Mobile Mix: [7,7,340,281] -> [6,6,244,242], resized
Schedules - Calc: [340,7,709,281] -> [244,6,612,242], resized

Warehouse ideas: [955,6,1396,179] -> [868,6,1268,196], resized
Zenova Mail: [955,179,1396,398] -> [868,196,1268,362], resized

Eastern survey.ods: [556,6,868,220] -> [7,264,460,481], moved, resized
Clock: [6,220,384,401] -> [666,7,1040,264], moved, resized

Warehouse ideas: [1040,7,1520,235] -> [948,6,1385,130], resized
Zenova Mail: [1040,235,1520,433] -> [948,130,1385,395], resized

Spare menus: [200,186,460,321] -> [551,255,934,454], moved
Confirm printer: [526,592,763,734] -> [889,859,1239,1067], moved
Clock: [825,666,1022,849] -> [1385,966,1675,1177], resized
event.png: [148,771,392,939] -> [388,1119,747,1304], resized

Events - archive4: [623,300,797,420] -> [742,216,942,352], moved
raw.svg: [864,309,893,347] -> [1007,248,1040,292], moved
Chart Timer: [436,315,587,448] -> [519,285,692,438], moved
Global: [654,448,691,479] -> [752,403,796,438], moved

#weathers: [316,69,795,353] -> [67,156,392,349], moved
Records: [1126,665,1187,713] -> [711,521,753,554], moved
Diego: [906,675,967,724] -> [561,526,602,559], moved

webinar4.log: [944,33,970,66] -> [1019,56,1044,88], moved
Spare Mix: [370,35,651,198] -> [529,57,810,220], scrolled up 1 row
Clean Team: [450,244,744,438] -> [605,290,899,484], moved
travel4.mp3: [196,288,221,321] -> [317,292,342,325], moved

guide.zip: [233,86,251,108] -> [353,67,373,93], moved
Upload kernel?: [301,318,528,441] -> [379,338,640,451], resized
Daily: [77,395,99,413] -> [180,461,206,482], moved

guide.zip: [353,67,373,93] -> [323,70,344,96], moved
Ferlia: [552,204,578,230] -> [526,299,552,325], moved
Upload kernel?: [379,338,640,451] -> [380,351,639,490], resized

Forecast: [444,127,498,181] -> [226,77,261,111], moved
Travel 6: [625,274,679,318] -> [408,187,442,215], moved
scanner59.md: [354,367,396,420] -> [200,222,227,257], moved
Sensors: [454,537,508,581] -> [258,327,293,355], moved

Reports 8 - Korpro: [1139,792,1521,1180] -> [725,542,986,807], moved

* [What this task involves]
Your reply is one number: how many lines of the records above contain the word "Mail".

* [Exercise response]
2